» **Records**:
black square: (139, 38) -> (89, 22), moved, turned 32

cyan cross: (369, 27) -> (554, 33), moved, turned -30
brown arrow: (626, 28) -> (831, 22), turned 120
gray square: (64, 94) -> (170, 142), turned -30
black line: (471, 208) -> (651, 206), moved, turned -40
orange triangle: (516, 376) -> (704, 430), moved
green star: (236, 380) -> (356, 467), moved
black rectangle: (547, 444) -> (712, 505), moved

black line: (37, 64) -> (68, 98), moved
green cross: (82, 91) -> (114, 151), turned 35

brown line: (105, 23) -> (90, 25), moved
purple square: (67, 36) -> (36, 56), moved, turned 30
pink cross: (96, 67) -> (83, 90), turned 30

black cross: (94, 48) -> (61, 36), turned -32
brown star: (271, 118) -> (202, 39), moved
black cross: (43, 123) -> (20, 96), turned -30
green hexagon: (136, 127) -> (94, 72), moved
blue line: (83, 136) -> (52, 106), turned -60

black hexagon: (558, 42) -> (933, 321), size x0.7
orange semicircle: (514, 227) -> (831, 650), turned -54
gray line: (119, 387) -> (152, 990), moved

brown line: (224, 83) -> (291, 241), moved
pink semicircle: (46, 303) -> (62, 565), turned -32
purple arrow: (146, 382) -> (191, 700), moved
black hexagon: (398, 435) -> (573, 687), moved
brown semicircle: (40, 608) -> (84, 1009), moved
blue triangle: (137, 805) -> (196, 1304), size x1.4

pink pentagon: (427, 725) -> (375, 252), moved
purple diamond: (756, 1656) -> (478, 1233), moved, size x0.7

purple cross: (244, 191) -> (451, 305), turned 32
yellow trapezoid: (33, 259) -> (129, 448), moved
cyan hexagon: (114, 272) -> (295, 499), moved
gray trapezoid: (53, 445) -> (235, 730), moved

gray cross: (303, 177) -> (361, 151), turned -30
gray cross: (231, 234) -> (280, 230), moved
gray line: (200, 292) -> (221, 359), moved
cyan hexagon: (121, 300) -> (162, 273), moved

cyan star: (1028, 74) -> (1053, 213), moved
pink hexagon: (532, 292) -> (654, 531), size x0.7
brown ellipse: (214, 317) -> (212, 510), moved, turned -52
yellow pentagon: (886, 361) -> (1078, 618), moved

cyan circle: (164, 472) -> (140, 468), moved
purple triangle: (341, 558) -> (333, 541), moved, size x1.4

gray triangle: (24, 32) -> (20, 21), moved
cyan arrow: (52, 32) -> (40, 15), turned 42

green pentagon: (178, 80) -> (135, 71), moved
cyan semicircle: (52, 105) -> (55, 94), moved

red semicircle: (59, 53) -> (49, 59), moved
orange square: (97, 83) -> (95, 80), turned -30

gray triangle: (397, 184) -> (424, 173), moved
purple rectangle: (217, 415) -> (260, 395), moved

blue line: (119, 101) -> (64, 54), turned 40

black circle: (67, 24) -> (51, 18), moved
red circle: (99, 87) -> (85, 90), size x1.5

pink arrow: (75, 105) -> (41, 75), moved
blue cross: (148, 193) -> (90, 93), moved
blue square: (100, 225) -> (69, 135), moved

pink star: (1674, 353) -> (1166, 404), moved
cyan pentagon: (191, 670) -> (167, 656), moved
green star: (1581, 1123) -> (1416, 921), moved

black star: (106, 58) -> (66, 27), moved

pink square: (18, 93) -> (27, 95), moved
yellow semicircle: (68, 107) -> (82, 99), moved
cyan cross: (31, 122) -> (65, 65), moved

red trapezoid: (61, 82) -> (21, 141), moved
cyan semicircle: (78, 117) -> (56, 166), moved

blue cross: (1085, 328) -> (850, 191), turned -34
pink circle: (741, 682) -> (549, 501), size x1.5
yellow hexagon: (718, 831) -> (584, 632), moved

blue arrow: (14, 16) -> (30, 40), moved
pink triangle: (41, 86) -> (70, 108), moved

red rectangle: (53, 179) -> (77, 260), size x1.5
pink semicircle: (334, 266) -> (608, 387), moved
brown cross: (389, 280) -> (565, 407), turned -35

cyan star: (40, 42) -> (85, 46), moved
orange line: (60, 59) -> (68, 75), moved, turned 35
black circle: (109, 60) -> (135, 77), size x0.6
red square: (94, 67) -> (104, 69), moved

» **Task requirements**: What is needed is an exact copy of the lines from the one containing "cyan cross: (31, 122) -> (65, 65), moved" through the last line of the records, and nothing else.

» **Answer space**:
cyan cross: (31, 122) -> (65, 65), moved

red trapezoid: (61, 82) -> (21, 141), moved
cyan semicircle: (78, 117) -> (56, 166), moved

blue cross: (1085, 328) -> (850, 191), turned -34
pink circle: (741, 682) -> (549, 501), size x1.5
yellow hexagon: (718, 831) -> (584, 632), moved

blue arrow: (14, 16) -> (30, 40), moved
pink triangle: (41, 86) -> (70, 108), moved

red rectangle: (53, 179) -> (77, 260), size x1.5
pink semicircle: (334, 266) -> (608, 387), moved
brown cross: (389, 280) -> (565, 407), turned -35

cyan star: (40, 42) -> (85, 46), moved
orange line: (60, 59) -> (68, 75), moved, turned 35
black circle: (109, 60) -> (135, 77), size x0.6
red square: (94, 67) -> (104, 69), moved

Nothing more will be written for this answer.